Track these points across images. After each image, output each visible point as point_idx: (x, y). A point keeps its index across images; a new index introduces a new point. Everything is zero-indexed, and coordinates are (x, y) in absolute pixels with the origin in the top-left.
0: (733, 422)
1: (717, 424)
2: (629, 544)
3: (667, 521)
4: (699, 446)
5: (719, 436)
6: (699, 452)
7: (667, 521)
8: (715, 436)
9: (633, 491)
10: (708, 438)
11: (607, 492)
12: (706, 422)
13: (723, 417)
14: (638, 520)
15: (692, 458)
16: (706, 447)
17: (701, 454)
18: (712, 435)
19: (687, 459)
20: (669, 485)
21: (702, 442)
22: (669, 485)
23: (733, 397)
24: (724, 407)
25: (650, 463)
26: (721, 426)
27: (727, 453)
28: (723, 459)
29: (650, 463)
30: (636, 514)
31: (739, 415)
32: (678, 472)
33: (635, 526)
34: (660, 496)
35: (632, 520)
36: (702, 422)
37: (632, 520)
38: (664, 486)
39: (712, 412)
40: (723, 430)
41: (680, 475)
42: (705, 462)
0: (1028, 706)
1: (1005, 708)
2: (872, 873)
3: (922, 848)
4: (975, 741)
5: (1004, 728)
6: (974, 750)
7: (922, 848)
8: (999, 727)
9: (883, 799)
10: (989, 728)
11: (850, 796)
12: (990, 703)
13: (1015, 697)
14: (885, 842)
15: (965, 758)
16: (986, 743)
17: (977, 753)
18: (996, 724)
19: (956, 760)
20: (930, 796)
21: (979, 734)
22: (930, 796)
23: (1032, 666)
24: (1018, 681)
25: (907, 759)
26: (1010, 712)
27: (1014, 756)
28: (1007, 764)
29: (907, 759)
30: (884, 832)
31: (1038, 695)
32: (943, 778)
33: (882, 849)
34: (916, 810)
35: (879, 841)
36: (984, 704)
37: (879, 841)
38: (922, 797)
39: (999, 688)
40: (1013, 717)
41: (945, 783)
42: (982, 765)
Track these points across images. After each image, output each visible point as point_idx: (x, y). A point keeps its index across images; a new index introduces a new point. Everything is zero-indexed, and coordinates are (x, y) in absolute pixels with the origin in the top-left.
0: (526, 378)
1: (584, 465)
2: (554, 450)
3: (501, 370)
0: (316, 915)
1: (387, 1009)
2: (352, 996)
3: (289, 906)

*****

* [What the exercise asks]: Rewrite all of the records above, replacing "zero-indexed" with "0-indexed" wherever it appears and leaving everything else unchanged.

* [Exercise result]:
Track these points across images. After each image, output each visible point as point_idx: (x, y). A point keeps its index across images; a new index introduces a new point. Everything is 0-indexed, and coordinates are (x, y) in absolute pixels with the origin in the top-left.
0: (733, 422)
1: (717, 424)
2: (629, 544)
3: (667, 521)
4: (699, 446)
5: (719, 436)
6: (699, 452)
7: (667, 521)
8: (715, 436)
9: (633, 491)
10: (708, 438)
11: (607, 492)
12: (706, 422)
13: (723, 417)
14: (638, 520)
15: (692, 458)
16: (706, 447)
17: (701, 454)
18: (712, 435)
19: (687, 459)
20: (669, 485)
21: (702, 442)
22: (669, 485)
23: (733, 397)
24: (724, 407)
25: (650, 463)
26: (721, 426)
27: (727, 453)
28: (723, 459)
29: (650, 463)
30: (636, 514)
31: (739, 415)
32: (678, 472)
33: (635, 526)
34: (660, 496)
35: (632, 520)
36: (702, 422)
37: (632, 520)
38: (664, 486)
39: (712, 412)
40: (723, 430)
41: (680, 475)
42: (705, 462)
0: (1028, 706)
1: (1005, 708)
2: (872, 873)
3: (922, 848)
4: (975, 741)
5: (1004, 728)
6: (974, 750)
7: (922, 848)
8: (999, 727)
9: (883, 799)
10: (989, 728)
11: (850, 796)
12: (990, 703)
13: (1015, 697)
14: (885, 842)
15: (965, 758)
16: (986, 743)
17: (977, 753)
18: (996, 724)
19: (956, 760)
20: (930, 796)
21: (979, 734)
22: (930, 796)
23: (1032, 666)
24: (1018, 681)
25: (907, 759)
26: (1010, 712)
27: (1014, 756)
28: (1007, 764)
29: (907, 759)
30: (884, 832)
31: (1038, 695)
32: (943, 778)
33: (882, 849)
34: (916, 810)
35: (879, 841)
36: (984, 704)
37: (879, 841)
38: (922, 797)
39: (999, 688)
40: (1013, 717)
41: (945, 783)
42: (982, 765)
Track these points across images. After each image, output each visible point as point_idx: (x, y). A point keeps its index across images; a new index introduces a new point. Everything is 0-indexed, and coordinates are (x, y) in absolute pixels with the origin in the top-left.
0: (526, 378)
1: (584, 465)
2: (554, 450)
3: (501, 370)
0: (316, 915)
1: (387, 1009)
2: (352, 996)
3: (289, 906)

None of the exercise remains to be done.